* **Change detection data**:
________
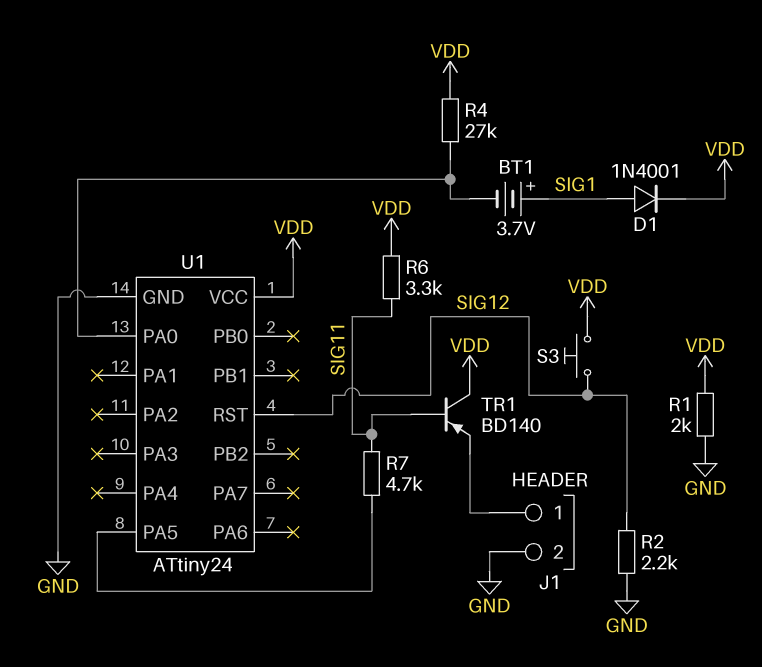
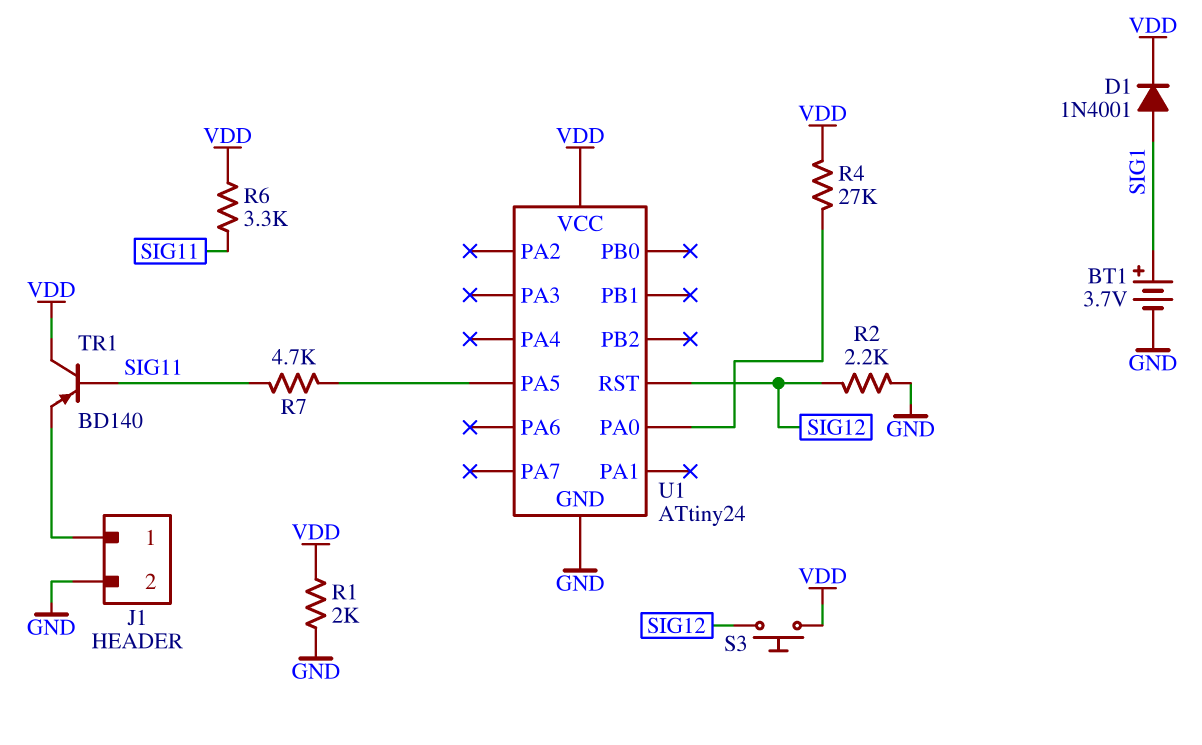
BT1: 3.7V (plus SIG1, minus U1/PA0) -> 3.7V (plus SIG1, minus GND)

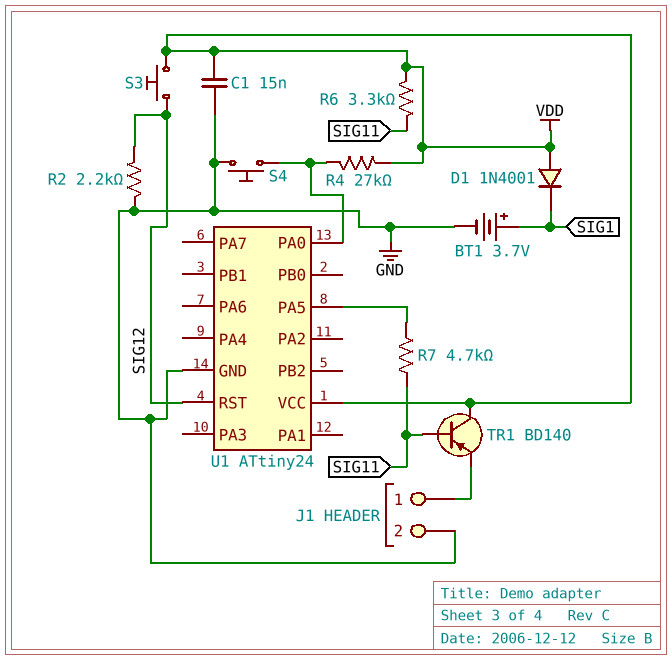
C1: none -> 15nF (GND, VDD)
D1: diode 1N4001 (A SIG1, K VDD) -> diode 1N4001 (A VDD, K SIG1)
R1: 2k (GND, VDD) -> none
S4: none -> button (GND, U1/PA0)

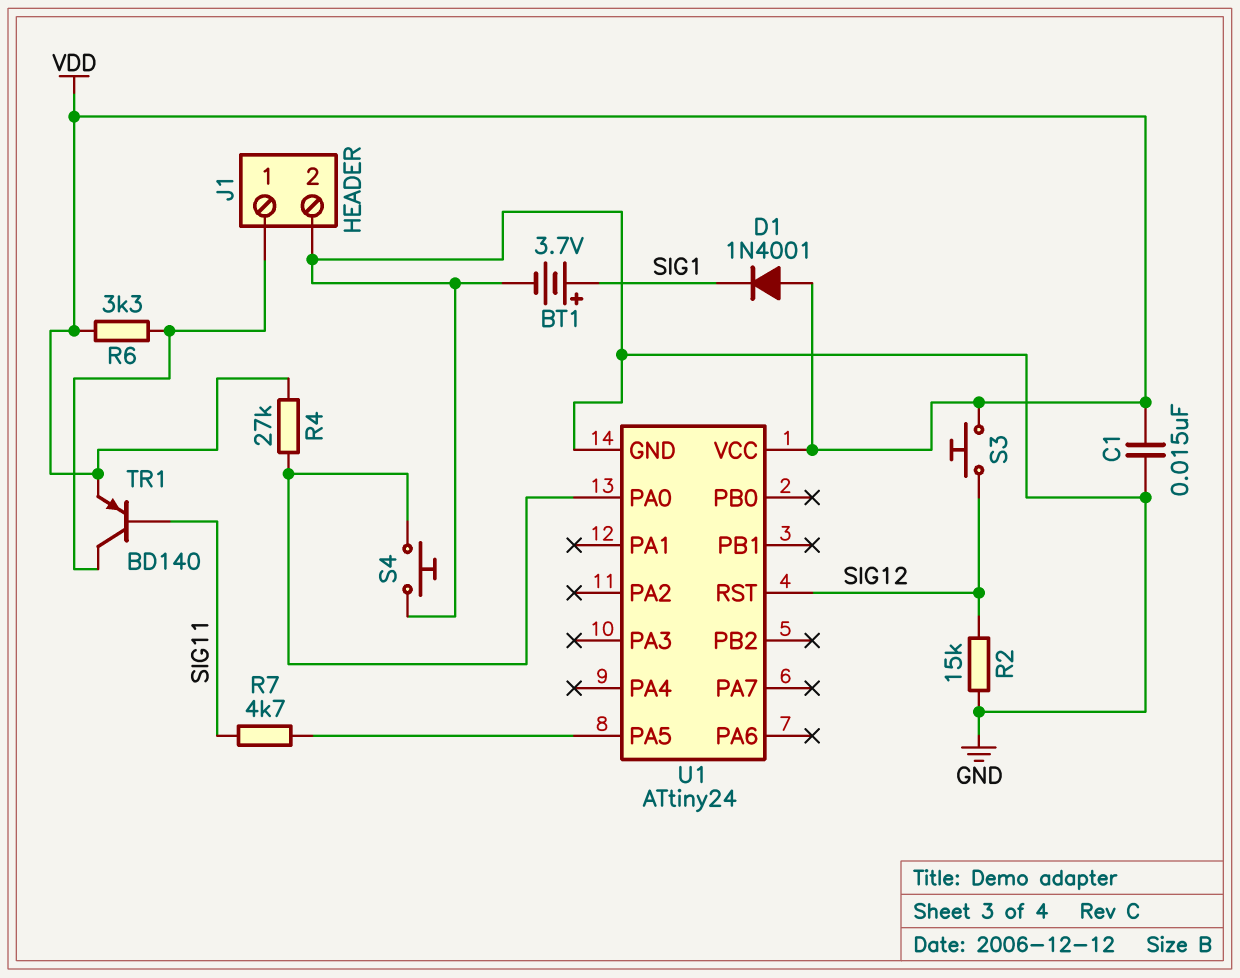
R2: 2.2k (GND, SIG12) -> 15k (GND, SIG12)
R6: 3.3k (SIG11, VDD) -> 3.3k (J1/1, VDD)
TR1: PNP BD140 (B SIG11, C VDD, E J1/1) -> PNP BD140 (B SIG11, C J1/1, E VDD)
________
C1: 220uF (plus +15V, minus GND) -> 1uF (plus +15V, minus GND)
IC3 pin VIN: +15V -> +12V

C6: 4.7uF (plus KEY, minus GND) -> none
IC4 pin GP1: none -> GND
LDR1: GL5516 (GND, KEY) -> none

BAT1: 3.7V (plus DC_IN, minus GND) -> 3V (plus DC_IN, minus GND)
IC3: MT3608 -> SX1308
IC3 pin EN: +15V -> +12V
________
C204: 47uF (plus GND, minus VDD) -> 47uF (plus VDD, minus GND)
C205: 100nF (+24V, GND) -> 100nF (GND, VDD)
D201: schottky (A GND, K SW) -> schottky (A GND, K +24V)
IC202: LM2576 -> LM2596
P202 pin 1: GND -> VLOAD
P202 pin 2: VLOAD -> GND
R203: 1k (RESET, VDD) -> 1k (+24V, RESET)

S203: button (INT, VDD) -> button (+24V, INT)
________
* **YOUR TASK**:
Only the number of lines above that contain "button" should be given as the answer.

* **ANSWER TO THIS TASK**:
2